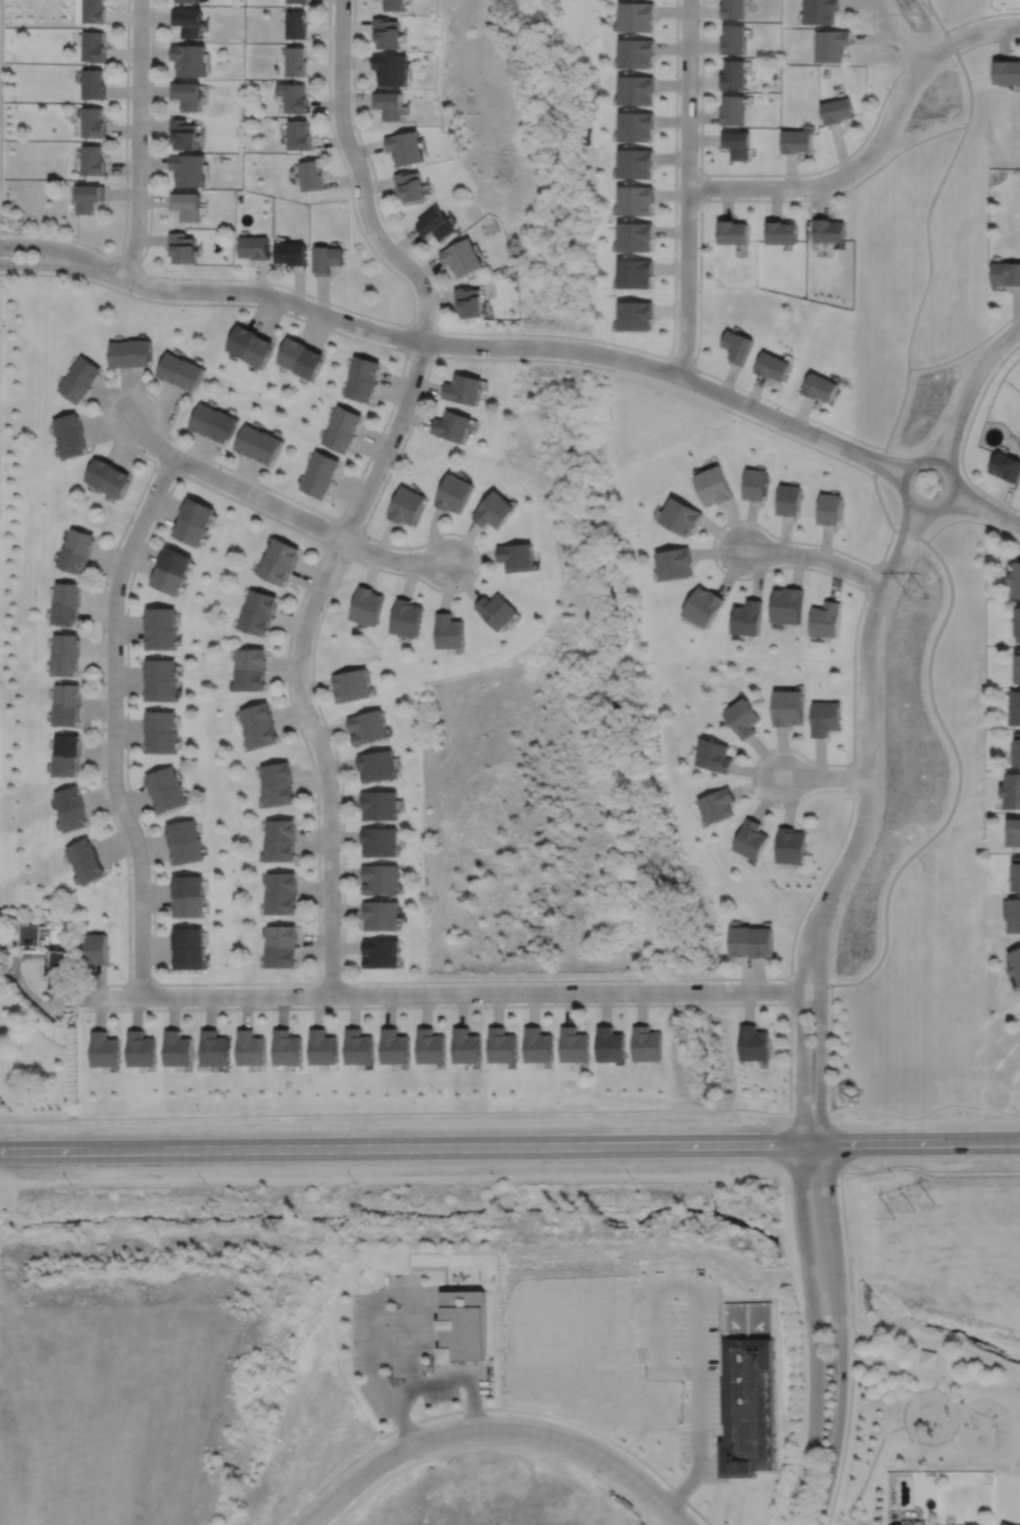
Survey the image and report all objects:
building: (188, 2)
building: (297, 2)
building: (394, 5)
street lamp: (331, 6)
building: (734, 9)
building: (823, 10)
building: (92, 12)
road: (980, 16)
building: (639, 17)
street lamp: (983, 19)
road: (939, 21)
building: (188, 23)
street lamp: (875, 25)
building: (296, 26)
building: (387, 33)
power tower: (934, 33)
road: (893, 35)
building: (734, 38)
road: (986, 41)
building: (834, 44)
building: (92, 47)
building: (639, 54)
building: (190, 61)
building: (295, 63)
street lamp: (129, 69)
building: (392, 69)
building: (1007, 70)
building: (734, 74)
building: (92, 85)
building: (638, 90)
street lamp: (699, 92)
building: (187, 97)
building: (295, 100)
road: (1, 104)
building: (390, 105)
building: (734, 109)
building: (838, 109)
street lamp: (331, 117)
building: (92, 124)
building: (638, 127)
building: (184, 136)
building: (298, 136)
road: (137, 140)
building: (798, 140)
building: (738, 143)
road: (876, 144)
building: (407, 149)
building: (94, 162)
building: (638, 164)
building: (191, 171)
road: (783, 174)
building: (313, 176)
road: (374, 177)
street lamp: (762, 177)
street lamp: (128, 178)
road: (362, 178)
street lamp: (853, 179)
building: (411, 187)
road: (700, 187)
road: (687, 188)
road: (125, 191)
building: (89, 199)
building: (637, 201)
road: (932, 202)
building: (189, 206)
street lamp: (697, 209)
street lamp: (358, 220)
building: (436, 227)
building: (828, 228)
building: (732, 230)
building: (781, 230)
park: (925, 236)
building: (636, 237)
road: (699, 246)
building: (255, 249)
road: (64, 250)
building: (186, 250)
street lamp: (98, 252)
building: (292, 254)
road: (129, 257)
building: (463, 259)
building: (329, 261)
road: (61, 265)
street lamp: (16, 270)
building: (637, 273)
building: (1006, 273)
street lamp: (235, 281)
street lamp: (433, 290)
street lamp: (130, 292)
road: (674, 294)
road: (314, 296)
street lamp: (310, 297)
street lamp: (697, 297)
road: (204, 303)
building: (470, 304)
building: (637, 315)
street lamp: (400, 326)
street lamp: (512, 336)
building: (251, 344)
street lamp: (604, 344)
building: (737, 345)
road: (521, 346)
road: (968, 350)
building: (131, 352)
road: (430, 354)
building: (301, 356)
road: (680, 361)
building: (772, 364)
building: (182, 369)
street lamp: (703, 374)
building: (364, 377)
building: (80, 378)
building: (820, 385)
building: (463, 387)
street lamp: (116, 388)
road: (969, 388)
street lamp: (779, 408)
building: (214, 421)
building: (452, 425)
street lamp: (408, 426)
building: (343, 428)
building: (70, 434)
road: (965, 434)
road: (149, 439)
street lamp: (962, 439)
building: (259, 443)
road: (882, 456)
street lamp: (851, 461)
building: (1005, 466)
street lamp: (366, 468)
road: (151, 471)
road: (165, 472)
building: (322, 473)
street lamp: (188, 474)
road: (950, 474)
building: (109, 477)
building: (757, 486)
building: (714, 487)
street lamp: (265, 489)
building: (453, 492)
road: (258, 497)
building: (791, 501)
building: (405, 505)
road: (985, 508)
building: (493, 510)
building: (831, 510)
building: (682, 518)
road: (970, 519)
building: (195, 521)
street lamp: (741, 521)
street lamp: (990, 522)
street lamp: (127, 528)
road: (302, 532)
road: (360, 532)
street lamp: (368, 539)
building: (75, 550)
street lamp: (889, 550)
building: (516, 556)
road: (815, 556)
road: (395, 559)
building: (279, 561)
street lamp: (344, 561)
building: (675, 565)
street lamp: (811, 566)
building: (172, 570)
road: (872, 579)
building: (1015, 580)
power tower: (930, 583)
street lamp: (456, 586)
street lamp: (125, 594)
building: (65, 604)
building: (365, 606)
building: (789, 607)
building: (705, 608)
building: (496, 611)
building: (257, 612)
building: (405, 618)
building: (749, 620)
building: (828, 621)
building: (1018, 624)
building: (162, 628)
building: (448, 632)
street lamp: (290, 645)
building: (65, 655)
road: (299, 657)
street lamp: (857, 664)
building: (1018, 669)
building: (250, 670)
street lamp: (104, 680)
building: (161, 680)
building: (350, 686)
building: (65, 705)
building: (789, 708)
building: (1015, 708)
street lamp: (319, 718)
building: (826, 718)
building: (744, 719)
road: (113, 722)
building: (259, 727)
building: (366, 727)
building: (161, 732)
road: (866, 749)
building: (1018, 751)
street lamp: (856, 755)
building: (65, 756)
building: (716, 756)
street lamp: (123, 757)
building: (375, 766)
road: (959, 774)
road: (824, 776)
road: (852, 777)
building: (278, 785)
building: (166, 790)
building: (1012, 792)
street lamp: (779, 803)
building: (378, 806)
building: (719, 806)
building: (70, 810)
street lamp: (319, 814)
street lamp: (114, 818)
building: (1015, 834)
building: (754, 841)
building: (280, 842)
building: (185, 843)
building: (378, 843)
building: (793, 847)
park: (918, 847)
building: (85, 862)
building: (1017, 872)
building: (379, 880)
building: (281, 895)
building: (189, 897)
street lamp: (340, 897)
street lamp: (839, 901)
building: (1014, 914)
building: (379, 916)
street lamp: (151, 922)
building: (31, 934)
building: (742, 944)
building: (763, 944)
building: (96, 946)
building: (281, 948)
building: (189, 950)
building: (380, 954)
building: (1015, 961)
road: (13, 964)
building: (59, 968)
street lamp: (793, 969)
road: (389, 981)
street lamp: (723, 981)
road: (332, 982)
street lamp: (631, 982)
street lamp: (522, 983)
road: (141, 984)
street lamp: (423, 984)
street lamp: (308, 985)
street lamp: (196, 986)
road: (820, 986)
road: (790, 990)
road: (445, 993)
road: (34, 998)
road: (490, 1005)
street lamp: (124, 1007)
street lamp: (828, 1023)
building: (754, 1042)
building: (647, 1043)
building: (538, 1044)
building: (574, 1044)
building: (610, 1044)
building: (359, 1045)
building: (395, 1045)
building: (431, 1045)
building: (467, 1045)
building: (503, 1045)
building: (323, 1046)
building: (178, 1047)
building: (215, 1047)
building: (252, 1047)
building: (287, 1047)
road: (830, 1047)
building: (105, 1048)
building: (141, 1048)
road: (800, 1065)
road: (820, 1065)
street lamp: (792, 1077)
road: (513, 1110)
road: (834, 1141)
road: (920, 1142)
road: (410, 1147)
road: (929, 1169)
power tower: (913, 1210)
road: (848, 1261)
road: (424, 1267)
road: (371, 1306)
road: (434, 1318)
building: (462, 1327)
road: (841, 1334)
road: (813, 1335)
parking lot: (401, 1348)
building: (929, 1359)
road: (937, 1365)
road: (455, 1368)
road: (934, 1377)
road: (452, 1379)
road: (697, 1404)
park: (918, 1413)
road: (437, 1414)
road: (902, 1425)
road: (493, 1426)
road: (1009, 1429)
road: (845, 1439)
road: (919, 1440)
road: (867, 1475)
parking lot: (857, 1522)
road: (864, 1523)
building: (895, 1523)
building: (1007, 1523)
building: (972, 1524)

**Task goal:**
Each record above goes into the copy word for word; the pictures do not.

**Finished task:**
Survey the image and report all objects:
building: (188, 2)
building: (297, 2)
building: (394, 5)
street lamp: (331, 6)
building: (734, 9)
building: (823, 10)
building: (92, 12)
road: (980, 16)
building: (639, 17)
street lamp: (983, 19)
road: (939, 21)
building: (188, 23)
street lamp: (875, 25)
building: (296, 26)
building: (387, 33)
power tower: (934, 33)
road: (893, 35)
building: (734, 38)
road: (986, 41)
building: (834, 44)
building: (92, 47)
building: (639, 54)
building: (190, 61)
building: (295, 63)
street lamp: (129, 69)
building: (392, 69)
building: (1007, 70)
building: (734, 74)
building: (92, 85)
building: (638, 90)
street lamp: (699, 92)
building: (187, 97)
building: (295, 100)
road: (1, 104)
building: (390, 105)
building: (734, 109)
building: (838, 109)
street lamp: (331, 117)
building: (92, 124)
building: (638, 127)
building: (184, 136)
building: (298, 136)
road: (137, 140)
building: (798, 140)
building: (738, 143)
road: (876, 144)
building: (407, 149)
building: (94, 162)
building: (638, 164)
building: (191, 171)
road: (783, 174)
building: (313, 176)
road: (374, 177)
street lamp: (762, 177)
street lamp: (128, 178)
road: (362, 178)
street lamp: (853, 179)
building: (411, 187)
road: (700, 187)
road: (687, 188)
road: (125, 191)
building: (89, 199)
building: (637, 201)
road: (932, 202)
building: (189, 206)
street lamp: (697, 209)
street lamp: (358, 220)
building: (436, 227)
building: (828, 228)
building: (732, 230)
building: (781, 230)
park: (925, 236)
building: (636, 237)
road: (699, 246)
building: (255, 249)
road: (64, 250)
building: (186, 250)
street lamp: (98, 252)
building: (292, 254)
road: (129, 257)
building: (463, 259)
building: (329, 261)
road: (61, 265)
street lamp: (16, 270)
building: (637, 273)
building: (1006, 273)
street lamp: (235, 281)
street lamp: (433, 290)
street lamp: (130, 292)
road: (674, 294)
road: (314, 296)
street lamp: (310, 297)
street lamp: (697, 297)
road: (204, 303)
building: (470, 304)
building: (637, 315)
street lamp: (400, 326)
street lamp: (512, 336)
building: (251, 344)
street lamp: (604, 344)
building: (737, 345)
road: (521, 346)
road: (968, 350)
building: (131, 352)
road: (430, 354)
building: (301, 356)
road: (680, 361)
building: (772, 364)
building: (182, 369)
street lamp: (703, 374)
building: (364, 377)
building: (80, 378)
building: (820, 385)
building: (463, 387)
street lamp: (116, 388)
road: (969, 388)
street lamp: (779, 408)
building: (214, 421)
building: (452, 425)
street lamp: (408, 426)
building: (343, 428)
building: (70, 434)
road: (965, 434)
road: (149, 439)
street lamp: (962, 439)
building: (259, 443)
road: (882, 456)
street lamp: (851, 461)
building: (1005, 466)
street lamp: (366, 468)
road: (151, 471)
road: (165, 472)
building: (322, 473)
street lamp: (188, 474)
road: (950, 474)
building: (109, 477)
building: (757, 486)
building: (714, 487)
street lamp: (265, 489)
building: (453, 492)
road: (258, 497)
building: (791, 501)
building: (405, 505)
road: (985, 508)
building: (493, 510)
building: (831, 510)
building: (682, 518)
road: (970, 519)
building: (195, 521)
street lamp: (741, 521)
street lamp: (990, 522)
street lamp: (127, 528)
road: (302, 532)
road: (360, 532)
street lamp: (368, 539)
building: (75, 550)
street lamp: (889, 550)
building: (516, 556)
road: (815, 556)
road: (395, 559)
building: (279, 561)
street lamp: (344, 561)
building: (675, 565)
street lamp: (811, 566)
building: (172, 570)
road: (872, 579)
building: (1015, 580)
power tower: (930, 583)
street lamp: (456, 586)
street lamp: (125, 594)
building: (65, 604)
building: (365, 606)
building: (789, 607)
building: (705, 608)
building: (496, 611)
building: (257, 612)
building: (405, 618)
building: (749, 620)
building: (828, 621)
building: (1018, 624)
building: (162, 628)
building: (448, 632)
street lamp: (290, 645)
building: (65, 655)
road: (299, 657)
street lamp: (857, 664)
building: (1018, 669)
building: (250, 670)
street lamp: (104, 680)
building: (161, 680)
building: (350, 686)
building: (65, 705)
building: (789, 708)
building: (1015, 708)
street lamp: (319, 718)
building: (826, 718)
building: (744, 719)
road: (113, 722)
building: (259, 727)
building: (366, 727)
building: (161, 732)
road: (866, 749)
building: (1018, 751)
street lamp: (856, 755)
building: (65, 756)
building: (716, 756)
street lamp: (123, 757)
building: (375, 766)
road: (959, 774)
road: (824, 776)
road: (852, 777)
building: (278, 785)
building: (166, 790)
building: (1012, 792)
street lamp: (779, 803)
building: (378, 806)
building: (719, 806)
building: (70, 810)
street lamp: (319, 814)
street lamp: (114, 818)
building: (1015, 834)
building: (754, 841)
building: (280, 842)
building: (185, 843)
building: (378, 843)
building: (793, 847)
park: (918, 847)
building: (85, 862)
building: (1017, 872)
building: (379, 880)
building: (281, 895)
building: (189, 897)
street lamp: (340, 897)
street lamp: (839, 901)
building: (1014, 914)
building: (379, 916)
street lamp: (151, 922)
building: (31, 934)
building: (742, 944)
building: (763, 944)
building: (96, 946)
building: (281, 948)
building: (189, 950)
building: (380, 954)
building: (1015, 961)
road: (13, 964)
building: (59, 968)
street lamp: (793, 969)
road: (389, 981)
street lamp: (723, 981)
road: (332, 982)
street lamp: (631, 982)
street lamp: (522, 983)
road: (141, 984)
street lamp: (423, 984)
street lamp: (308, 985)
street lamp: (196, 986)
road: (820, 986)
road: (790, 990)
road: (445, 993)
road: (34, 998)
road: (490, 1005)
street lamp: (124, 1007)
street lamp: (828, 1023)
building: (754, 1042)
building: (647, 1043)
building: (538, 1044)
building: (574, 1044)
building: (610, 1044)
building: (359, 1045)
building: (395, 1045)
building: (431, 1045)
building: (467, 1045)
building: (503, 1045)
building: (323, 1046)
building: (178, 1047)
building: (215, 1047)
building: (252, 1047)
building: (287, 1047)
road: (830, 1047)
building: (105, 1048)
building: (141, 1048)
road: (800, 1065)
road: (820, 1065)
street lamp: (792, 1077)
road: (513, 1110)
road: (834, 1141)
road: (920, 1142)
road: (410, 1147)
road: (929, 1169)
power tower: (913, 1210)
road: (848, 1261)
road: (424, 1267)
road: (371, 1306)
road: (434, 1318)
building: (462, 1327)
road: (841, 1334)
road: (813, 1335)
parking lot: (401, 1348)
building: (929, 1359)
road: (937, 1365)
road: (455, 1368)
road: (934, 1377)
road: (452, 1379)
road: (697, 1404)
park: (918, 1413)
road: (437, 1414)
road: (902, 1425)
road: (493, 1426)
road: (1009, 1429)
road: (845, 1439)
road: (919, 1440)
road: (867, 1475)
parking lot: (857, 1522)
road: (864, 1523)
building: (895, 1523)
building: (1007, 1523)
building: (972, 1524)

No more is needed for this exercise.